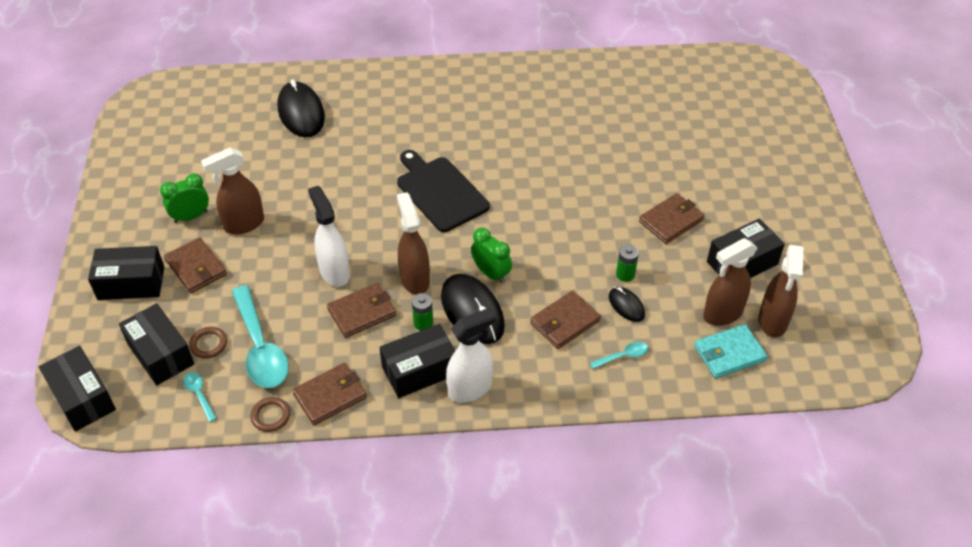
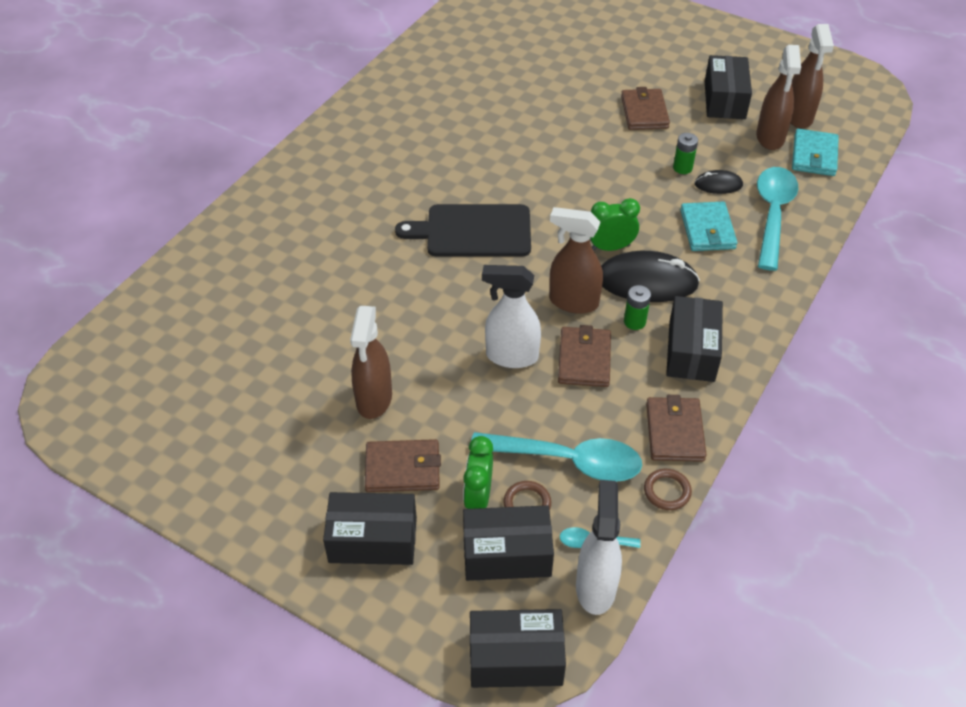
camera: 55 degrees left, 0 degrees up
(131, 283) = (373, 540): black box -> black box turned 60 degrees clockwise
(191, 216) = (317, 441): green clock -> green clock (478, 497)
(301, 113) = (249, 279): black mouse -> none
(470, 388) = (739, 326): white spray bottle -> white spray bottle (595, 587)
(565, 322) = (707, 229): brown wallet -> turquoise wallet
(623, 356) = (772, 214): turquoise spoon -> turquoise spoon, size x2.25
(772, 321) = (798, 117): brown spray bottle -> brown spray bottle turned 45 degrees clockwise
***
BRIEF: Output a faithful copy of the data, with each picture left out.

REPLY:
camera: 55 degrees left, 0 degrees up
(131, 283) = (373, 540): black box -> black box turned 60 degrees clockwise
(191, 216) = (317, 441): green clock -> green clock (478, 497)
(301, 113) = (249, 279): black mouse -> none
(470, 388) = (739, 326): white spray bottle -> white spray bottle (595, 587)
(565, 322) = (707, 229): brown wallet -> turquoise wallet
(623, 356) = (772, 214): turquoise spoon -> turquoise spoon, size x2.25
(772, 321) = (798, 117): brown spray bottle -> brown spray bottle turned 45 degrees clockwise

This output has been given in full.